[TASK INSTRUCTIONS]: Copy exactly the lines from the one containing "none -> brown tile D2:F2 level 1" through the last line of the records below, including both, and leave out any pictures.

[Stored dataset items]:
------------------------
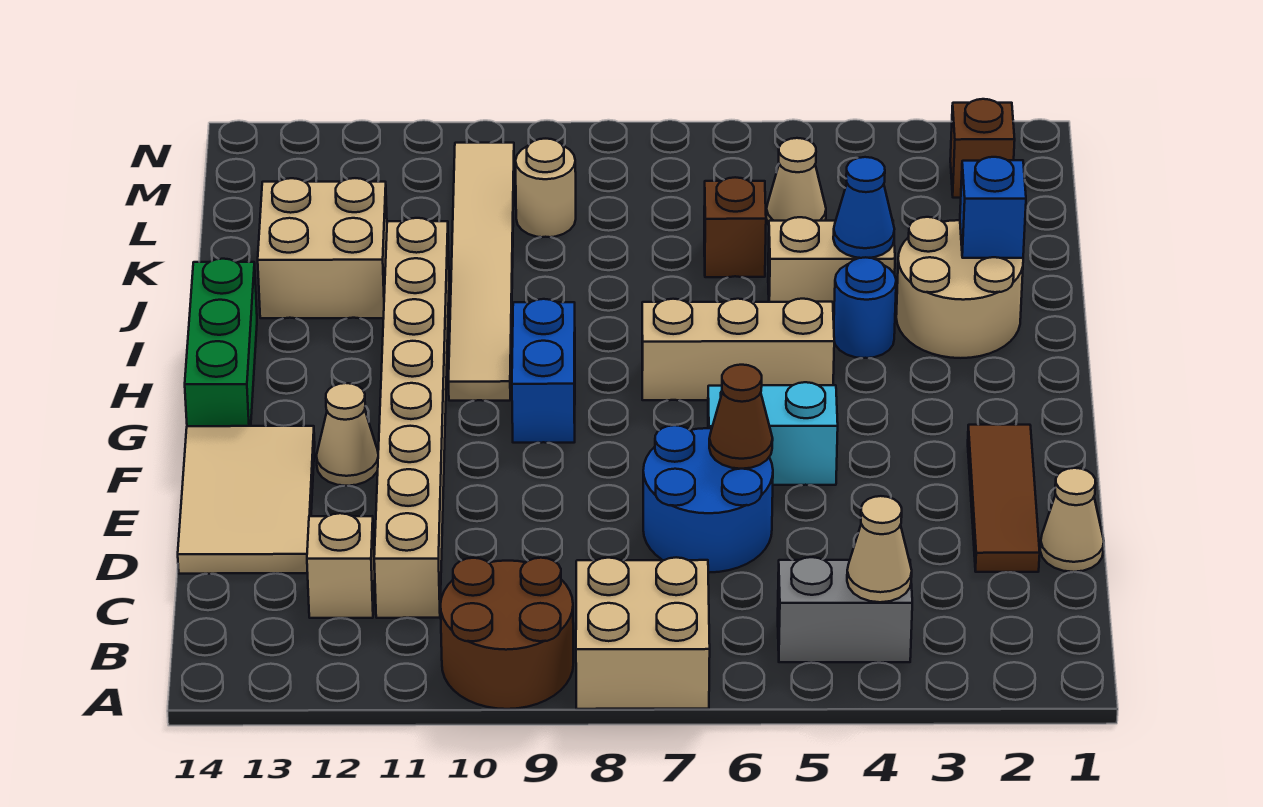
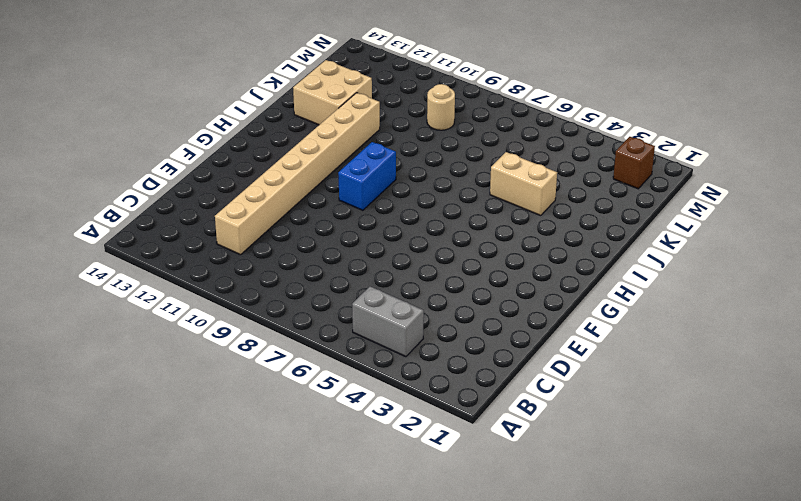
none -> tan brick A7:B8 level 1
none -> brown round brick A9:B10 level 1
none -> tan brick C12 level 1

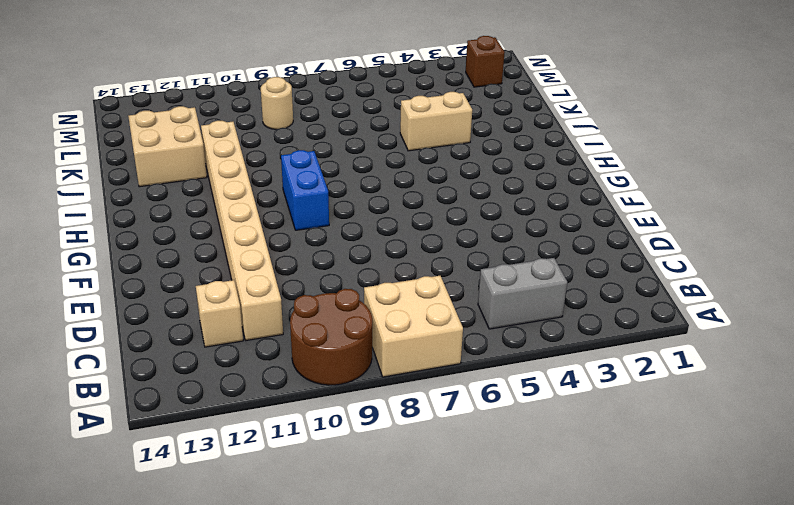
none -> tan cone D1 level 1
none -> brown tile D2:F2 level 1
none -> blue round brick D6:E7 level 1

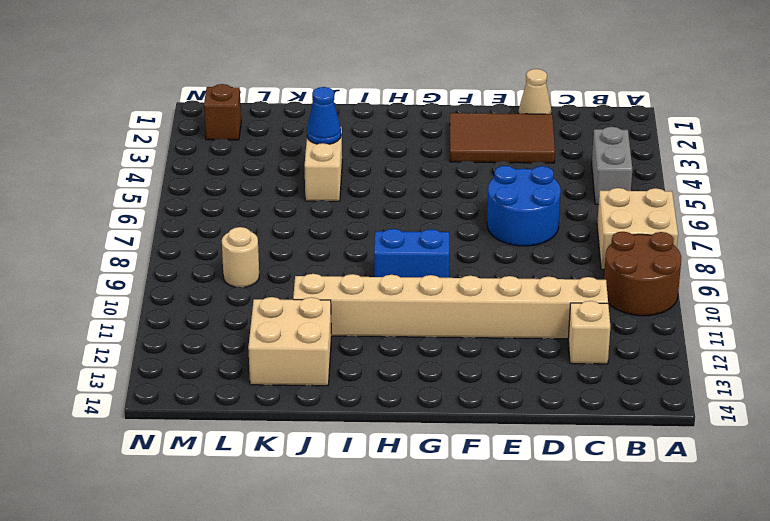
brown tile D2:F3 level 1 -> brown tile D2:F2 level 1
none -> tan tile D13:F14 level 1
none -> cyan brick F5:F6 level 1
none -> tan cone F12 level 1

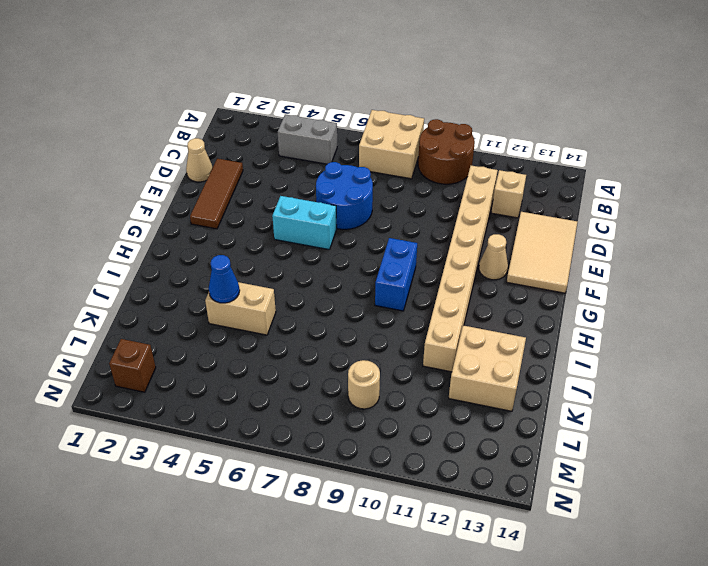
none -> green brick G14:I14 level 1
none -> tan brick H5:H7 level 1
none -> tan tile H10:M10 level 1

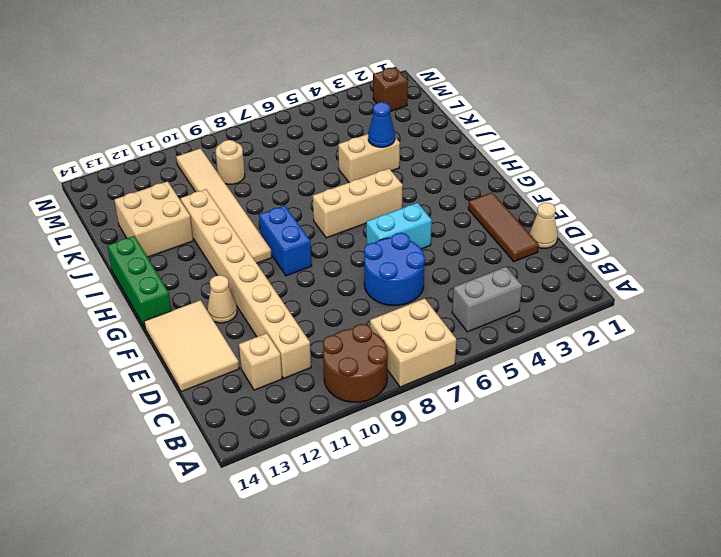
none -> tan round brick I2:J3 level 1
none -> blue round brick I4 level 1
none -> brown brick K6 level 1

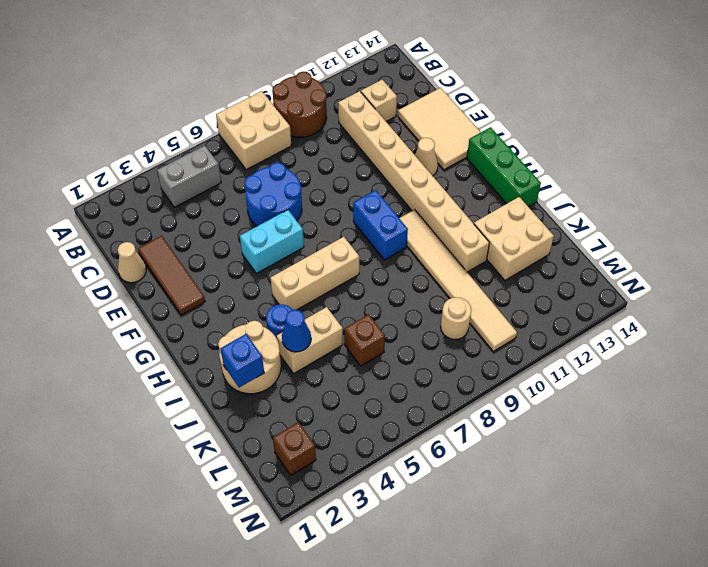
none -> tan cone L5 level 1
none -> tan cone B4 level 2
none -> brown cone E6 level 2

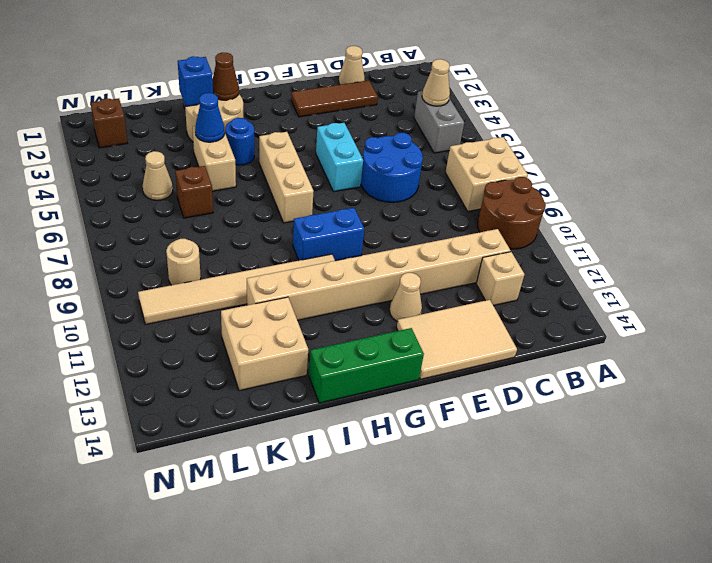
brown cone I2 level 2 -> brown cone E6 level 2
------------------------
[RESULT]:
none -> brown tile D2:F2 level 1
none -> blue round brick D6:E7 level 1

brown tile D2:F3 level 1 -> brown tile D2:F2 level 1
none -> tan tile D13:F14 level 1
none -> cyan brick F5:F6 level 1
none -> tan cone F12 level 1

none -> green brick G14:I14 level 1
none -> tan brick H5:H7 level 1
none -> tan tile H10:M10 level 1

none -> tan round brick I2:J3 level 1
none -> blue round brick I4 level 1
none -> brown brick K6 level 1

none -> tan cone L5 level 1
none -> tan cone B4 level 2
none -> brown cone E6 level 2

brown cone I2 level 2 -> brown cone E6 level 2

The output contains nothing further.